● Object matching data
========

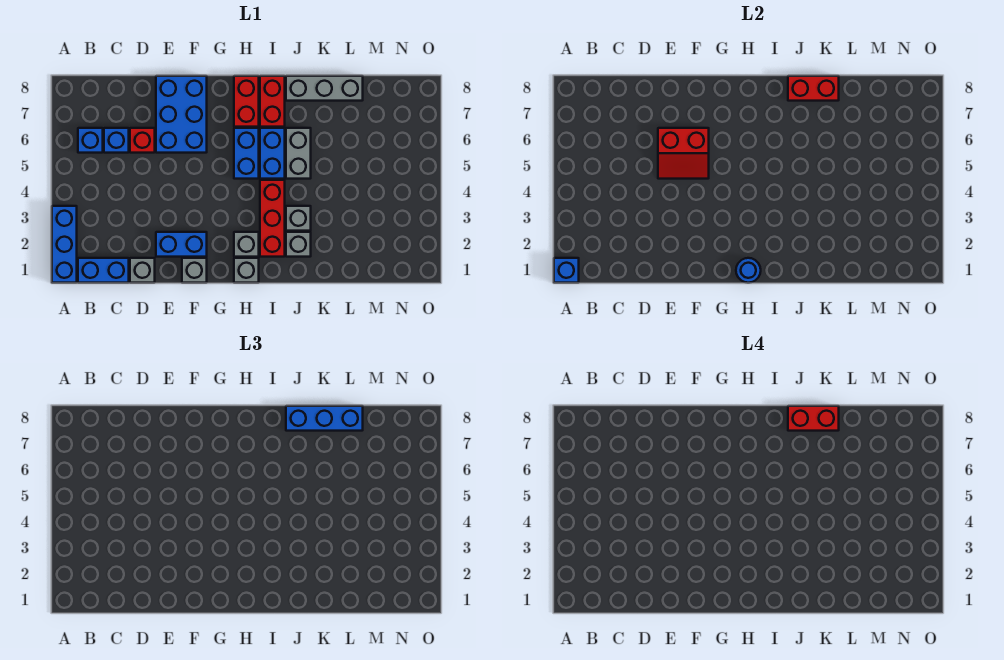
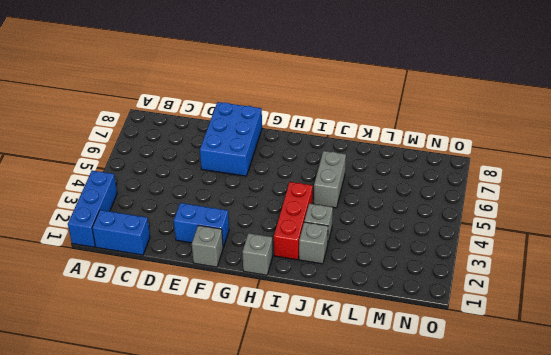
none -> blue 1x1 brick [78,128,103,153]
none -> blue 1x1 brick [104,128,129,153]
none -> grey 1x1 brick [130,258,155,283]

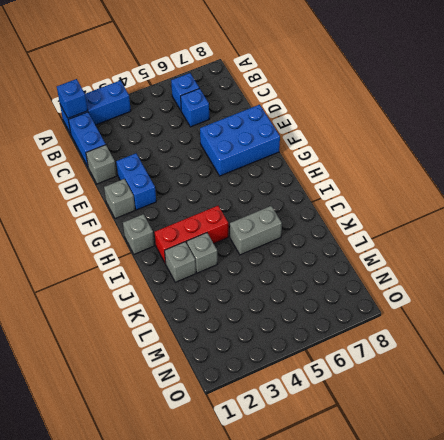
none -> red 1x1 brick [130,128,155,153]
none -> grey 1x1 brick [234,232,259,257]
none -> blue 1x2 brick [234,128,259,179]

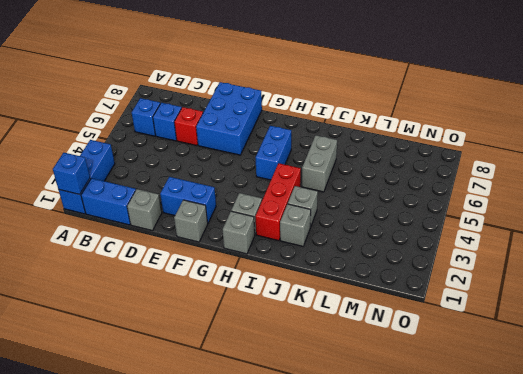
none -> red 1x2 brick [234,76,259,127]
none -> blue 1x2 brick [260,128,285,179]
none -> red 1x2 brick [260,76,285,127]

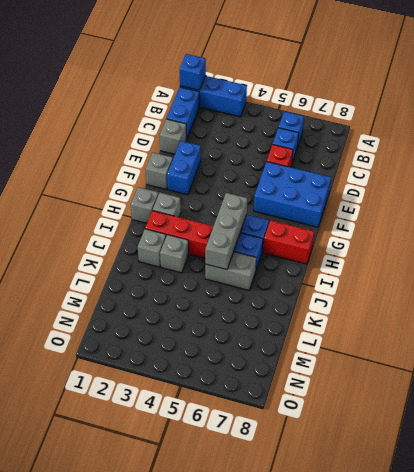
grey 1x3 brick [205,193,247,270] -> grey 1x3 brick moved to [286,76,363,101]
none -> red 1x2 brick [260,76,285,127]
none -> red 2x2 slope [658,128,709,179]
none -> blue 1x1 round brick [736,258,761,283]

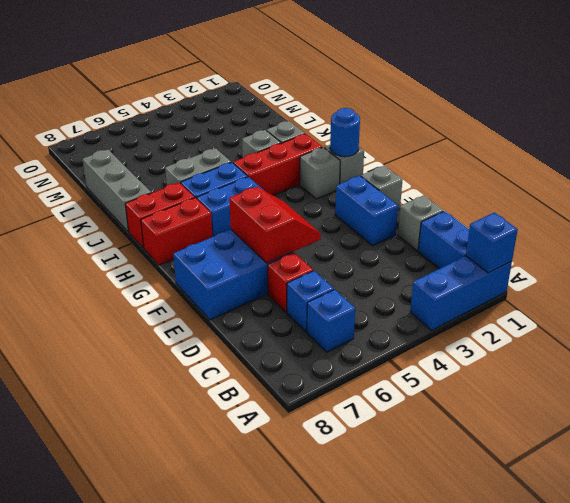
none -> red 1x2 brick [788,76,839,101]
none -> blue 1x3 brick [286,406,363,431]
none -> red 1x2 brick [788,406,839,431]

========

● Work required
Which lines of the records above contain the word "grey"? Report each one in full.

● Answer for the task
none -> grey 1x1 brick [130,258,155,283]
none -> grey 1x1 brick [234,232,259,257]
grey 1x3 brick [205,193,247,270] -> grey 1x3 brick moved to [286,76,363,101]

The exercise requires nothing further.